Extracted data entries
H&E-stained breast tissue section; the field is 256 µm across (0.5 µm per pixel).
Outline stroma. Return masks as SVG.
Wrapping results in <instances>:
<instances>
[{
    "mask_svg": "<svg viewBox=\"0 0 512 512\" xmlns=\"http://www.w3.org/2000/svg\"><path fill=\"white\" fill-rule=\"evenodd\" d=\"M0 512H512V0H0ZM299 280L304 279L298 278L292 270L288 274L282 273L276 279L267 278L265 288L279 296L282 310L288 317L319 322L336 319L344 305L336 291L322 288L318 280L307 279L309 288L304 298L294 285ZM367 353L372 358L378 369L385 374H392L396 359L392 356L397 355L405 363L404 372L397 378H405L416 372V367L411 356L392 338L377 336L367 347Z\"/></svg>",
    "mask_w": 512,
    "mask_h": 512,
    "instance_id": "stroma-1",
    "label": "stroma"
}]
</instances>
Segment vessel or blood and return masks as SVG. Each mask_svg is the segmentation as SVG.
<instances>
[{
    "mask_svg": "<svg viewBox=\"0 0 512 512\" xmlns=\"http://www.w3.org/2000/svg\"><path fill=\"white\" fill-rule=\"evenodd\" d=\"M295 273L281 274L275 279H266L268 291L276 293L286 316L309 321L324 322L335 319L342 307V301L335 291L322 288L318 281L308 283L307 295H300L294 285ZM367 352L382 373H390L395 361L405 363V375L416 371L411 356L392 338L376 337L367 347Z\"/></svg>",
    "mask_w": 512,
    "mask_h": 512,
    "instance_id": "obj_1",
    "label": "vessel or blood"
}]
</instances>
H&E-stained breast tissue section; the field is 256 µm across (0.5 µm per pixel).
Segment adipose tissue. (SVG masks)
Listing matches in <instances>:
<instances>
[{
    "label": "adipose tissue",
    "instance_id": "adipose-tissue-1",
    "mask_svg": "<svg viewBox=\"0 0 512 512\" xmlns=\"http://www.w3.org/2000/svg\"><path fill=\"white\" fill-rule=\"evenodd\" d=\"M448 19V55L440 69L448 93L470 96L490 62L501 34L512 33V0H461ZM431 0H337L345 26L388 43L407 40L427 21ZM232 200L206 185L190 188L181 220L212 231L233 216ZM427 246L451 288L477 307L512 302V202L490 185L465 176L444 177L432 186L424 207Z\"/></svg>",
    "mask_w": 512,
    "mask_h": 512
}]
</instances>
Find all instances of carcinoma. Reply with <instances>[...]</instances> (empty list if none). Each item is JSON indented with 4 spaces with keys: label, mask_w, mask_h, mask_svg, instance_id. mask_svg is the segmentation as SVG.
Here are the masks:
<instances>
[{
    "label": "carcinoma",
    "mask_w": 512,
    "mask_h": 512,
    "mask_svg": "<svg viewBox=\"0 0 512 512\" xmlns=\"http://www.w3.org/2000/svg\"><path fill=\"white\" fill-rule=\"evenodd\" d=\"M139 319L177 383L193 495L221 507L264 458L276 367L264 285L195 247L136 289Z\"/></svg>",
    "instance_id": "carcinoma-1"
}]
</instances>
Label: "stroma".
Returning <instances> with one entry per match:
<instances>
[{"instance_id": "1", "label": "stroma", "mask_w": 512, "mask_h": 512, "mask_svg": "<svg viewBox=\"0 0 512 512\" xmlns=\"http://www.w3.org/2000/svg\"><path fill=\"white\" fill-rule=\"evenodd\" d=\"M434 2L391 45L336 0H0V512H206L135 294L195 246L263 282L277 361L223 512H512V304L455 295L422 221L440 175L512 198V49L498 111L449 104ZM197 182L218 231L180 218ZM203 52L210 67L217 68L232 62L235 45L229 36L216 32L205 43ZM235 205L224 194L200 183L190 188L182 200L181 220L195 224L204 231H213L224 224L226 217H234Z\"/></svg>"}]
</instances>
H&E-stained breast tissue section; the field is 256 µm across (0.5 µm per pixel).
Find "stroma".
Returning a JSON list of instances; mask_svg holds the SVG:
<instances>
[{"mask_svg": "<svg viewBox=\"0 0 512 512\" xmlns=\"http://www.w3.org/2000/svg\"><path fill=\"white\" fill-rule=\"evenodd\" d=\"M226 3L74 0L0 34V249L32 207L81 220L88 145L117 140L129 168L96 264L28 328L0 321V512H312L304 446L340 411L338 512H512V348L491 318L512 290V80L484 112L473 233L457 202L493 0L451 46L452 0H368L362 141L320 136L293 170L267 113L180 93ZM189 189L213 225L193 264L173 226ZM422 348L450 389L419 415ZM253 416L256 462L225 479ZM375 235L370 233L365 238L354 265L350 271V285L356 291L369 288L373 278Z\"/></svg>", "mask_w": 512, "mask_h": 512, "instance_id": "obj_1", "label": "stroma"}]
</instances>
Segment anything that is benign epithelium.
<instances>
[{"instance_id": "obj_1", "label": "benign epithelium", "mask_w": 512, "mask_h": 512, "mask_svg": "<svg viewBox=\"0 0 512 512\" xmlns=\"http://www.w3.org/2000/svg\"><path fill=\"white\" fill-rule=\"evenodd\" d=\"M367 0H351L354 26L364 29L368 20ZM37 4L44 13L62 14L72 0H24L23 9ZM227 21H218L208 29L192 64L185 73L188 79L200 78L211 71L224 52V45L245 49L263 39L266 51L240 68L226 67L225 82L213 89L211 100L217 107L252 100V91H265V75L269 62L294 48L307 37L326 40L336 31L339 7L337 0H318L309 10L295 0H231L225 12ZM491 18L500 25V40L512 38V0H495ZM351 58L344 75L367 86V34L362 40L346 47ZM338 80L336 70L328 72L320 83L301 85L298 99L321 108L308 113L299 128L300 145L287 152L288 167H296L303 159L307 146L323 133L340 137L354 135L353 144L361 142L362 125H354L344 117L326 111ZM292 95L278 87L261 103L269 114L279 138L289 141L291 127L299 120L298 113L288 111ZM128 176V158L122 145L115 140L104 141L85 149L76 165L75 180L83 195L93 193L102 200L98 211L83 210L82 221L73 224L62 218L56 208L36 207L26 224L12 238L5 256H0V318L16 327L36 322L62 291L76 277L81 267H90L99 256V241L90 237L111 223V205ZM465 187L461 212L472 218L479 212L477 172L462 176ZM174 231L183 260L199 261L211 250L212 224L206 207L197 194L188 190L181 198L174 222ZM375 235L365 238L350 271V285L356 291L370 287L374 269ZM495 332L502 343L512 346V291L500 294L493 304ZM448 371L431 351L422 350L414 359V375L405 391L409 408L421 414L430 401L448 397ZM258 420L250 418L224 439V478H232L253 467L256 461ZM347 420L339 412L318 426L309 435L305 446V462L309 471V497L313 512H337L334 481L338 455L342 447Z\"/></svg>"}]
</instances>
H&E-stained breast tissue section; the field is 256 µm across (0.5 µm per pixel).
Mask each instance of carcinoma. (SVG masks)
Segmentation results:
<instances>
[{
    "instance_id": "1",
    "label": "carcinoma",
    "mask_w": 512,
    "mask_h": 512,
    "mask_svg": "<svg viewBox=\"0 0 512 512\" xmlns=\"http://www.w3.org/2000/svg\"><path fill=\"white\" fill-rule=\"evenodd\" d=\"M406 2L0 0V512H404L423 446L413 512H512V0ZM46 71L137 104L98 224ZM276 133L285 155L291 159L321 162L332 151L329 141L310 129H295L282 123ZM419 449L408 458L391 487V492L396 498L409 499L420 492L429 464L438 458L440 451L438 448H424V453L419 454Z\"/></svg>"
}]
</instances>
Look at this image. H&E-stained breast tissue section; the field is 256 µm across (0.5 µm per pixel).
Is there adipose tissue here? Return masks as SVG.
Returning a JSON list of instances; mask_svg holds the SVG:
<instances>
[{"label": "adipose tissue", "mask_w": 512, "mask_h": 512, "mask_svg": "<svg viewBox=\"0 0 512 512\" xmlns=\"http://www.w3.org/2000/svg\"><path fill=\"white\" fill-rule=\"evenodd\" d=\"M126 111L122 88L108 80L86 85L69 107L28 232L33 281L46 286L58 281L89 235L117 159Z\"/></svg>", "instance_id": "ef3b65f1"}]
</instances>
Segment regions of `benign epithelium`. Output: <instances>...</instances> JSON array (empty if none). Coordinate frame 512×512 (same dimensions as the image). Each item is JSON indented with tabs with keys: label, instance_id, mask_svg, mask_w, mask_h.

Required task
Copy out every line from the material above in which the word "image" appears.

Task output
Look at this image. H&E-stained breast tissue section; the field is 256 µm across (0.5 µm per pixel).
Segment regions of `benign epithelium`. Output: <instances>...</instances> JSON array (empty if none). Coordinate frame 512×512 (same dimensions as the image). Each item is JSON indented with tabs with keys: label, instance_id, mask_svg, mask_w, mask_h.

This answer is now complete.